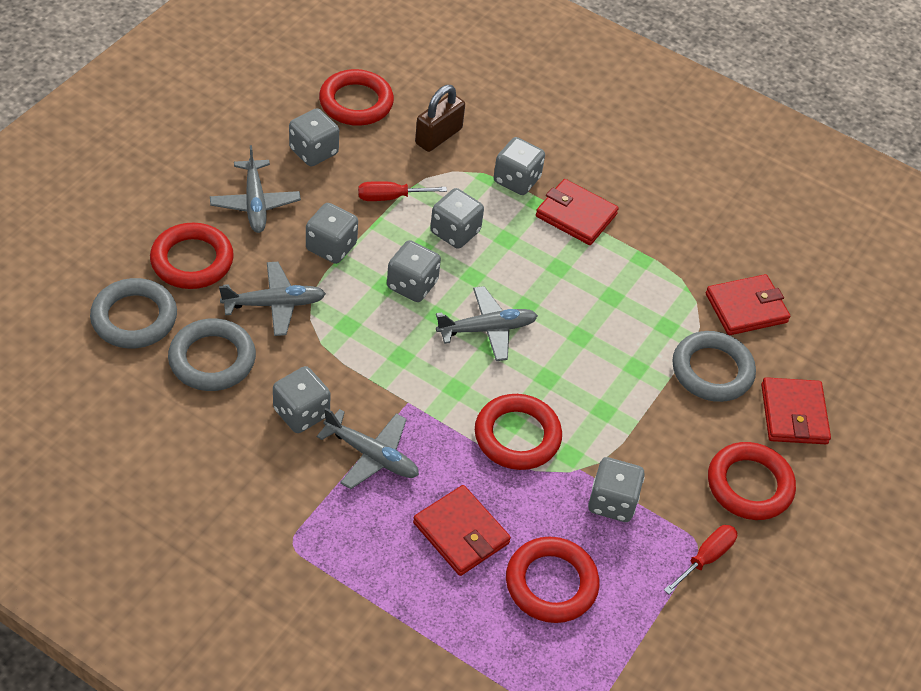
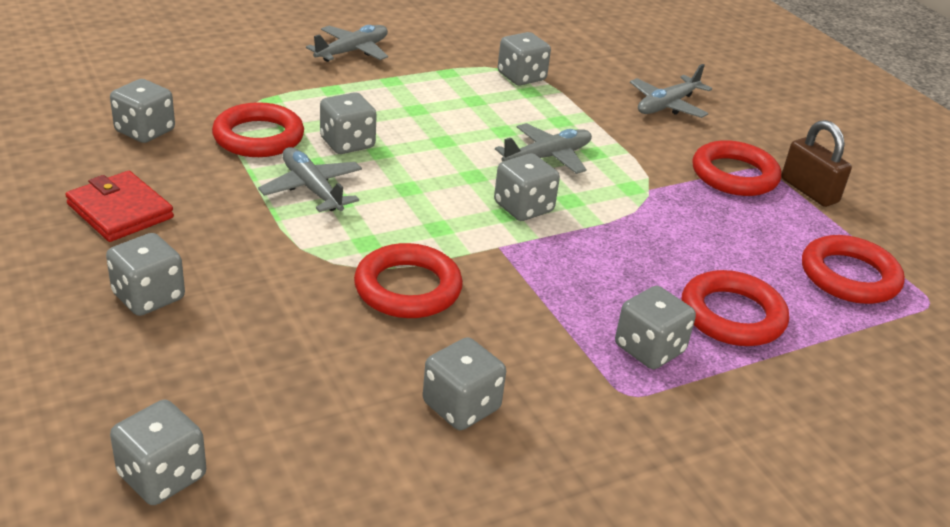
grey dice: 7 -> 8
grey ring: 3 -> 0
red screwdriver: 2 -> 0
red wallet: 4 -> 1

....

● Directions
Nothing but the pictures may be dropped as you repeat the listing above exactly.

● Your solution
grey dice: 7 -> 8
grey ring: 3 -> 0
red screwdriver: 2 -> 0
red wallet: 4 -> 1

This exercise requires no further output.